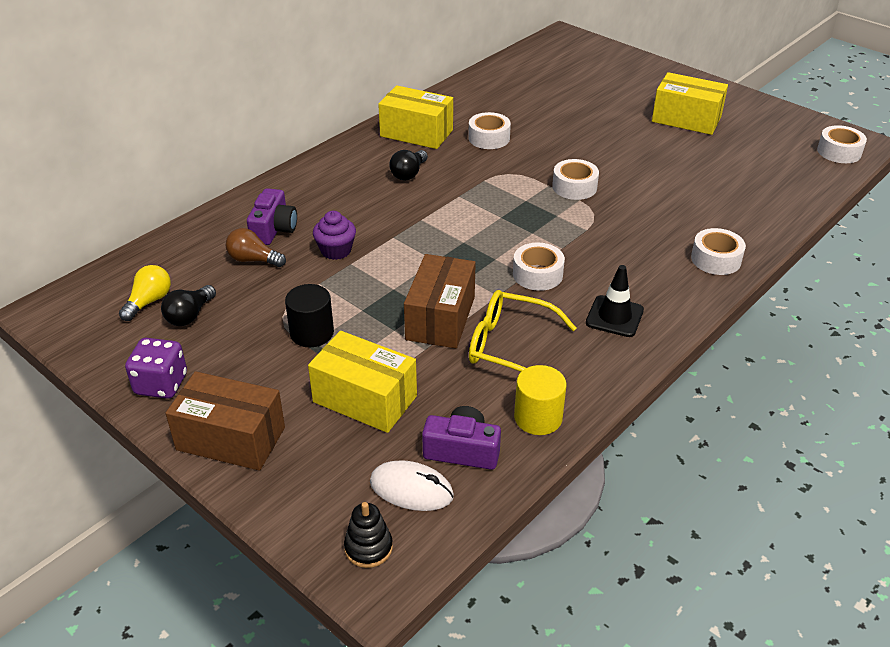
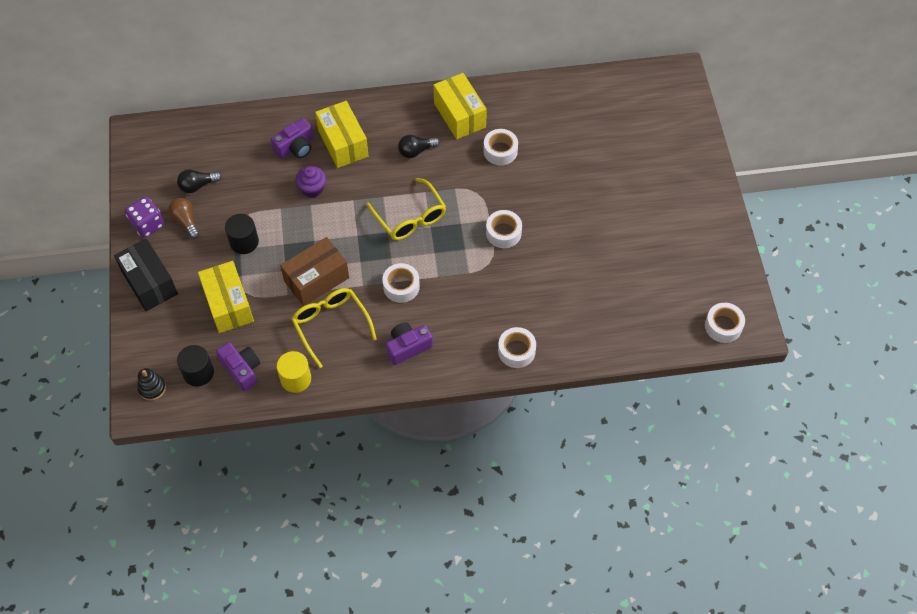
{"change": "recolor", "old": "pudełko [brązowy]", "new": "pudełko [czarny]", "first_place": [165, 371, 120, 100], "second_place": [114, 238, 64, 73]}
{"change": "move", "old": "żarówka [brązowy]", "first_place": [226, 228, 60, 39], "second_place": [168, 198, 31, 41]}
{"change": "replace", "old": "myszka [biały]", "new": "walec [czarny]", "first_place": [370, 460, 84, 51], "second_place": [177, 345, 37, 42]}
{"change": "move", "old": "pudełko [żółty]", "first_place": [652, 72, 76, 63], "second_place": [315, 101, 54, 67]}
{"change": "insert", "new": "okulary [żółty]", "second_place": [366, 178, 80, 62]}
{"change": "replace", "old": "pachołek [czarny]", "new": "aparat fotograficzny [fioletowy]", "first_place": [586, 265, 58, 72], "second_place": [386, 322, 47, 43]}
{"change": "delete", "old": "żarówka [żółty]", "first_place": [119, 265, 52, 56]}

● ● ● ● ●

AIM OF THE EXERCISE:
All the material shown above is to be copied exactly, with no pictures carried over.

COMPLETED EXERCISE:
{"change": "recolor", "old": "pudełko [brązowy]", "new": "pudełko [czarny]", "first_place": [165, 371, 120, 100], "second_place": [114, 238, 64, 73]}
{"change": "move", "old": "żarówka [brązowy]", "first_place": [226, 228, 60, 39], "second_place": [168, 198, 31, 41]}
{"change": "replace", "old": "myszka [biały]", "new": "walec [czarny]", "first_place": [370, 460, 84, 51], "second_place": [177, 345, 37, 42]}
{"change": "move", "old": "pudełko [żółty]", "first_place": [652, 72, 76, 63], "second_place": [315, 101, 54, 67]}
{"change": "insert", "new": "okulary [żółty]", "second_place": [366, 178, 80, 62]}
{"change": "replace", "old": "pachołek [czarny]", "new": "aparat fotograficzny [fioletowy]", "first_place": [586, 265, 58, 72], "second_place": [386, 322, 47, 43]}
{"change": "delete", "old": "żarówka [żółty]", "first_place": [119, 265, 52, 56]}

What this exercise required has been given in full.